↓↓↓

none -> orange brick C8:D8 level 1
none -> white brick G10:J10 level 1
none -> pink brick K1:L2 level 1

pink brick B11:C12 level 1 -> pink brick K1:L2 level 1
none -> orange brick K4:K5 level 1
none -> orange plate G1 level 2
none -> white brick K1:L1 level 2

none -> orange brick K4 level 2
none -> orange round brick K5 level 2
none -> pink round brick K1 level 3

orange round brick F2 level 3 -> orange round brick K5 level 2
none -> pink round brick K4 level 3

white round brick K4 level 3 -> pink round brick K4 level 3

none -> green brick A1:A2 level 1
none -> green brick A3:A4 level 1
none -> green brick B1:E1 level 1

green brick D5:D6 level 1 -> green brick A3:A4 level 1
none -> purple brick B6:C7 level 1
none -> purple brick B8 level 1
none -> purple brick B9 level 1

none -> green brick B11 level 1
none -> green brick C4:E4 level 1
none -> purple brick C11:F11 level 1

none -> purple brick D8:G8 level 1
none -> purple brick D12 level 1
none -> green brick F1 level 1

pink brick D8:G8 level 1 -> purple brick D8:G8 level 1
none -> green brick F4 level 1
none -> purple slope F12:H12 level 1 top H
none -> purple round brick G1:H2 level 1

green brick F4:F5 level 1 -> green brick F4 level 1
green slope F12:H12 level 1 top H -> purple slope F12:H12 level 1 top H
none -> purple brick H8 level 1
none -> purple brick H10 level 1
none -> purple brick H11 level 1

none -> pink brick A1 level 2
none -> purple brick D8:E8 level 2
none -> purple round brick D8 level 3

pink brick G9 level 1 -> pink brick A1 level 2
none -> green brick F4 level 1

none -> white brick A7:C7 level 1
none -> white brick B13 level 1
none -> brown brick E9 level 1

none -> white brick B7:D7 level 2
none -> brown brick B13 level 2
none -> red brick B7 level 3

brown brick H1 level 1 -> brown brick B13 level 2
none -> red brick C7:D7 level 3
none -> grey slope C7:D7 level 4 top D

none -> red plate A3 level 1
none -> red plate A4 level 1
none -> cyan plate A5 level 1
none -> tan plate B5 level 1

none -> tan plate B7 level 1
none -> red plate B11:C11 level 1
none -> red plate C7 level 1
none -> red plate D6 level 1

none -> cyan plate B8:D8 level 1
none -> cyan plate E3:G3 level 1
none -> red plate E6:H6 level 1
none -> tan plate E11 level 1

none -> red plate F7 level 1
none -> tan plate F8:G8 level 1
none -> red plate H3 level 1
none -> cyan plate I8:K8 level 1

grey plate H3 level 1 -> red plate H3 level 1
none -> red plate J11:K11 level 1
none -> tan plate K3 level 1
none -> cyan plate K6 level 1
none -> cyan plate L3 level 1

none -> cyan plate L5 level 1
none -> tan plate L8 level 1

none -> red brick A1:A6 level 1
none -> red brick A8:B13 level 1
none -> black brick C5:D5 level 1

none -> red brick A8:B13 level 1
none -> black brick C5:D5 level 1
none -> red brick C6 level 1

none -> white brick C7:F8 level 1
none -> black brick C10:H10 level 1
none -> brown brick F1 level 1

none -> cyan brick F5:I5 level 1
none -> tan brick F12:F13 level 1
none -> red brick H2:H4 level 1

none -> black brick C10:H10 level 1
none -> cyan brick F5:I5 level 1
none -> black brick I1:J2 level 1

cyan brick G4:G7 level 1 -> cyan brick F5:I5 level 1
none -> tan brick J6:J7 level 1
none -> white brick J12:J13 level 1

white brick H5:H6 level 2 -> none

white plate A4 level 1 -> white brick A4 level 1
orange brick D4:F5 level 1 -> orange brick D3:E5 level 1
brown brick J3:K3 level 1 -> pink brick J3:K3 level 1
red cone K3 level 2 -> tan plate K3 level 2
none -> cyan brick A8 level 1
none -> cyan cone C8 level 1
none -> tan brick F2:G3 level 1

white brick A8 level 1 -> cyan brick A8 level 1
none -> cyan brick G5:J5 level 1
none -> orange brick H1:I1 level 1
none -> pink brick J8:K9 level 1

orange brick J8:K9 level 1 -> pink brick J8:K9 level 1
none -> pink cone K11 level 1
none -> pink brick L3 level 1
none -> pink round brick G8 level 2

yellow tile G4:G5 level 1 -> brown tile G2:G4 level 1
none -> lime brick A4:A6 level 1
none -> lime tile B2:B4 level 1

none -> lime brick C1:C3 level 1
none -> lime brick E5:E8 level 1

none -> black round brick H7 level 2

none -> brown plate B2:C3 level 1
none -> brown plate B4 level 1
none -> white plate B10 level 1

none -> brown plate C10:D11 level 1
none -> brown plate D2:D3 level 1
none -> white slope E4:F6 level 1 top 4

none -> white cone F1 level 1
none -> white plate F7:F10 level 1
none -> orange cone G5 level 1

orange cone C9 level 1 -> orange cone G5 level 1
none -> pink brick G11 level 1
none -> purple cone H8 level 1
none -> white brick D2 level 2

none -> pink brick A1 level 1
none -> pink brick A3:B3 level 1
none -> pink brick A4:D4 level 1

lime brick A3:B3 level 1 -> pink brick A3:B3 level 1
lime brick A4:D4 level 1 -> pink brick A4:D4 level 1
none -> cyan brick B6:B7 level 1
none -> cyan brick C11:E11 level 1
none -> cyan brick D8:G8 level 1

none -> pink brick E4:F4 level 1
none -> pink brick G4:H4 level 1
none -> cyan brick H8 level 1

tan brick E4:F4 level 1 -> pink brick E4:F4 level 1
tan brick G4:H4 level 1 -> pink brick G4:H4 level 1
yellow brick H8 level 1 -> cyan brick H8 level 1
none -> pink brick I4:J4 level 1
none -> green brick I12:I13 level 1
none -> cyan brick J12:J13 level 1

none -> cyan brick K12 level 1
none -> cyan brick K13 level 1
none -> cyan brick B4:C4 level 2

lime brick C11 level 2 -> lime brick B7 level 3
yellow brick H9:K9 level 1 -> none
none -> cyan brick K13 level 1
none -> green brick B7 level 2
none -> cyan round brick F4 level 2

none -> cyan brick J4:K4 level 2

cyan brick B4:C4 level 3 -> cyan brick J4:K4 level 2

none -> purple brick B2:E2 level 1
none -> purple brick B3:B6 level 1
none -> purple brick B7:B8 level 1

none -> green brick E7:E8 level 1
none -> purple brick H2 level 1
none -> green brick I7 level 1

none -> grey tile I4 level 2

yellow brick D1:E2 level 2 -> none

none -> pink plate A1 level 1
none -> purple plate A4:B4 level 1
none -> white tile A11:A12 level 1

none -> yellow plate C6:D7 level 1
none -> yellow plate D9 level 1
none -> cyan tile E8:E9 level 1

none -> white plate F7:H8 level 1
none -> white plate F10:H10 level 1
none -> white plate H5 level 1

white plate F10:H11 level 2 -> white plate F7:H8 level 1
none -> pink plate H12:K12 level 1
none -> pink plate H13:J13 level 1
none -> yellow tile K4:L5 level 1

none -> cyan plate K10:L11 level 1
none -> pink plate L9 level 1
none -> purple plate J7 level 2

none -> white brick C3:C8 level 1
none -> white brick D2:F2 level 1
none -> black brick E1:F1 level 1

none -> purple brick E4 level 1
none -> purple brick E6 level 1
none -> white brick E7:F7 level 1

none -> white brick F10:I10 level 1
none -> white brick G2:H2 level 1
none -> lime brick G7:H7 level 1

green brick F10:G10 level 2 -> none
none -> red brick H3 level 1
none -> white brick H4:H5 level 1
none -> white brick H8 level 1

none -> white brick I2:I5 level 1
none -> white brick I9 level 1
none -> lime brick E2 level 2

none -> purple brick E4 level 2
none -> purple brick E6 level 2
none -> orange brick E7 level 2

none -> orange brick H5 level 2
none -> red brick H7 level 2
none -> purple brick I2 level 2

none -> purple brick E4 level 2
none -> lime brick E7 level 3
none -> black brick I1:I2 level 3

↑↑↑

What you have to do: Scan the listing above for the line that has "orange brick D4:F5", then copy exactly from that line through the line that has "none -> white plate F7:F10 level 1".

Expected answer:
orange brick D4:F5 level 1 -> orange brick D3:E5 level 1
brown brick J3:K3 level 1 -> pink brick J3:K3 level 1
red cone K3 level 2 -> tan plate K3 level 2
none -> cyan brick A8 level 1
none -> cyan cone C8 level 1
none -> tan brick F2:G3 level 1

white brick A8 level 1 -> cyan brick A8 level 1
none -> cyan brick G5:J5 level 1
none -> orange brick H1:I1 level 1
none -> pink brick J8:K9 level 1

orange brick J8:K9 level 1 -> pink brick J8:K9 level 1
none -> pink cone K11 level 1
none -> pink brick L3 level 1
none -> pink round brick G8 level 2

yellow tile G4:G5 level 1 -> brown tile G2:G4 level 1
none -> lime brick A4:A6 level 1
none -> lime tile B2:B4 level 1

none -> lime brick C1:C3 level 1
none -> lime brick E5:E8 level 1

none -> black round brick H7 level 2

none -> brown plate B2:C3 level 1
none -> brown plate B4 level 1
none -> white plate B10 level 1

none -> brown plate C10:D11 level 1
none -> brown plate D2:D3 level 1
none -> white slope E4:F6 level 1 top 4

none -> white cone F1 level 1
none -> white plate F7:F10 level 1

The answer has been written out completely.